## PROBLEM DESCRIPTION
Write out every record exactly as it appears. Skip the pictures.

## LISTED ENTRIES

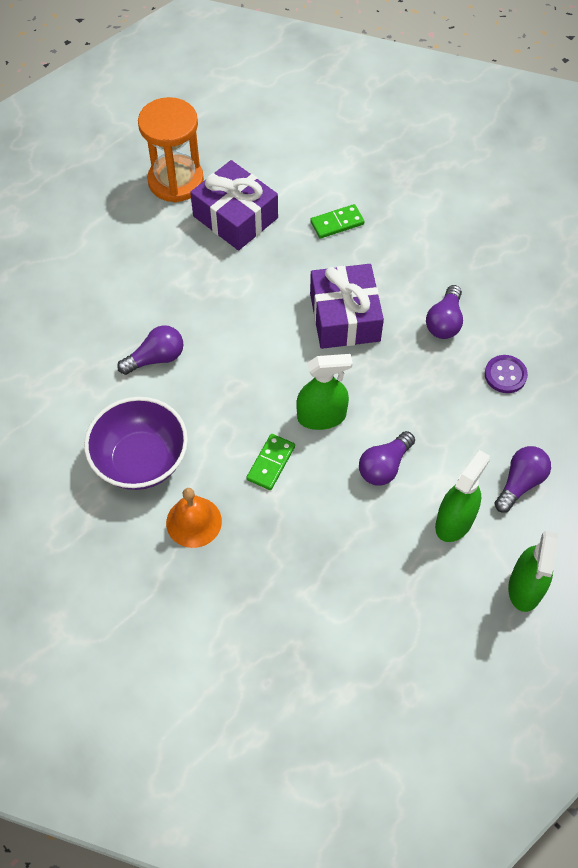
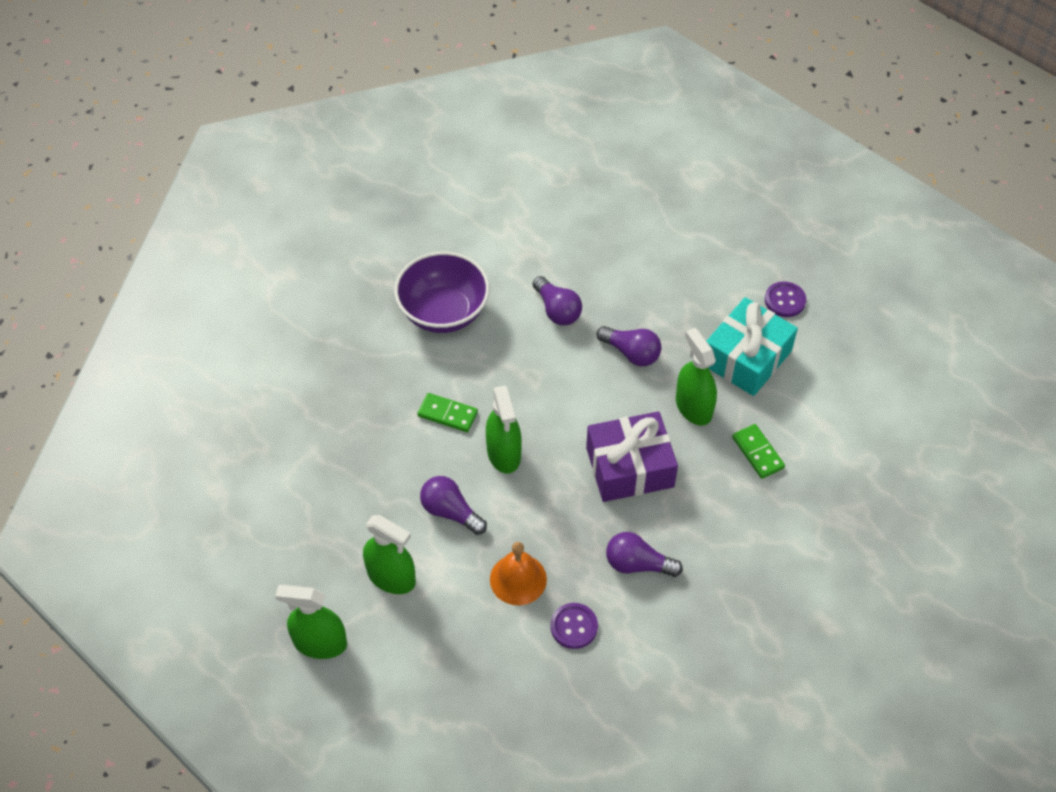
camera: 85 degrees right, 5 degrees down
(176, 181) = (785, 300): orange hourglass -> purple button
(194, 522) = (382, 359): orange bell -> orange bell (518, 579)
(235, 217) = (746, 358): purple gift -> turquoise gift
(284, 262) = (693, 407): none -> green spray bottle
(520, 483) = (438, 640): purple light bulb -> purple light bulb (631, 353)

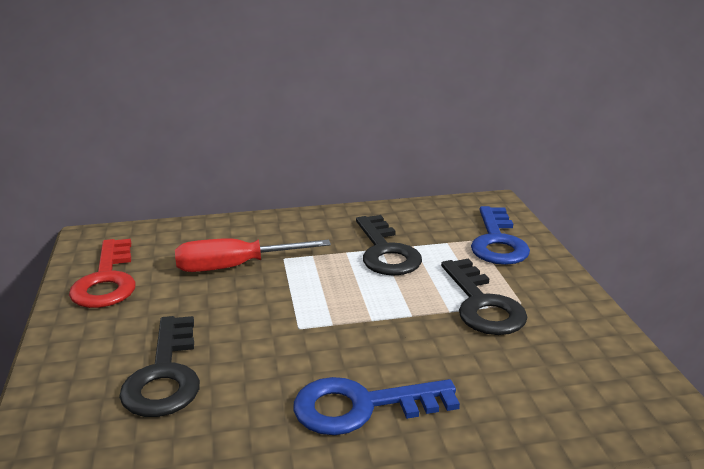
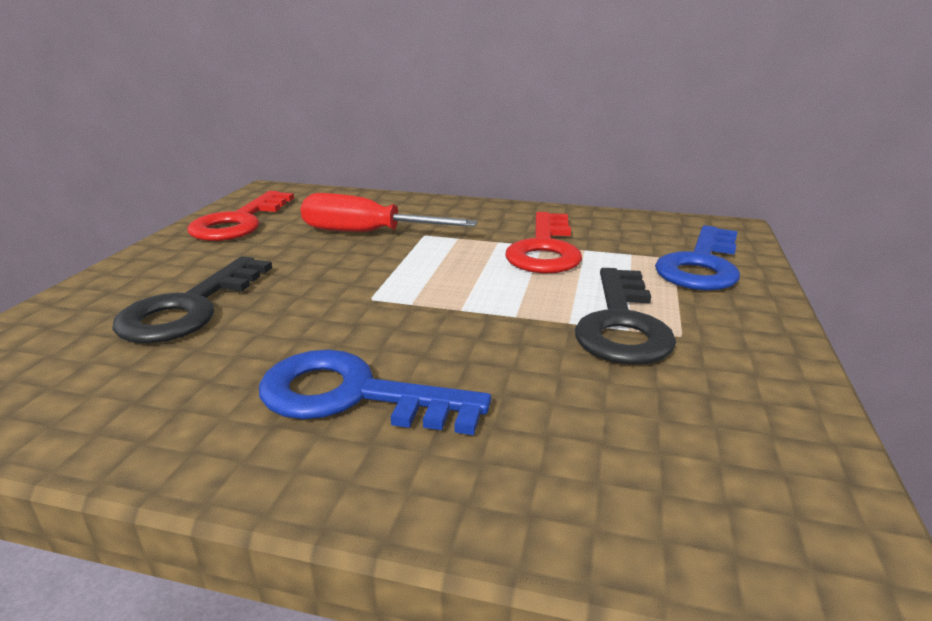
camera: 25 degrees right, 0 degrees up
(386, 252) = (545, 250): black key -> red key

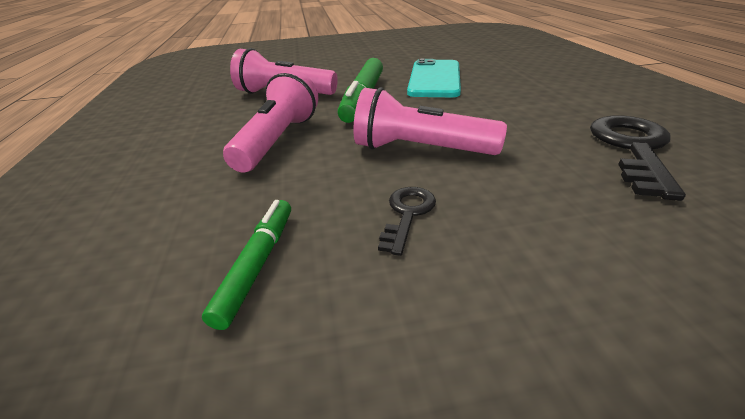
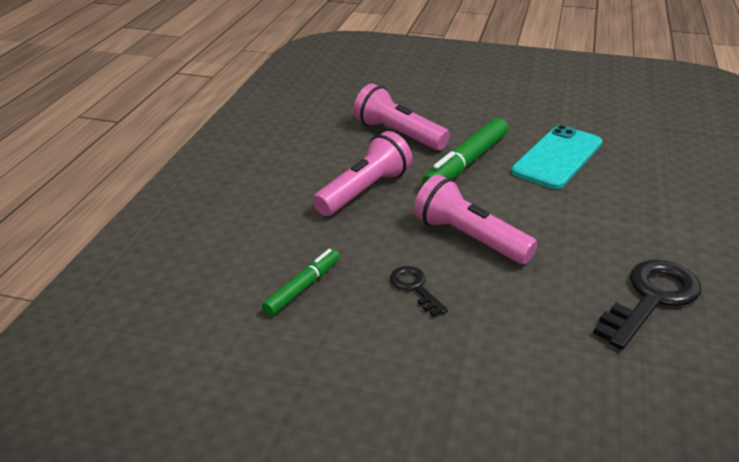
camera: 25 degrees right, 0 degrees up
(407, 214) = (415, 288): black key -> black key turned 75 degrees counterclockwise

## ANSWER
camera: 85 degrees right, 5 degrees down
(176, 181) = (785, 300): orange hourglass -> purple button
(194, 522) = (382, 359): orange bell -> orange bell (518, 579)
(235, 217) = (746, 358): purple gift -> turquoise gift
(284, 262) = (693, 407): none -> green spray bottle
(520, 483) = (438, 640): purple light bulb -> purple light bulb (631, 353)

camera: 25 degrees right, 0 degrees up
(386, 252) = (545, 250): black key -> red key

camera: 25 degrees right, 0 degrees up
(407, 214) = (415, 288): black key -> black key turned 75 degrees counterclockwise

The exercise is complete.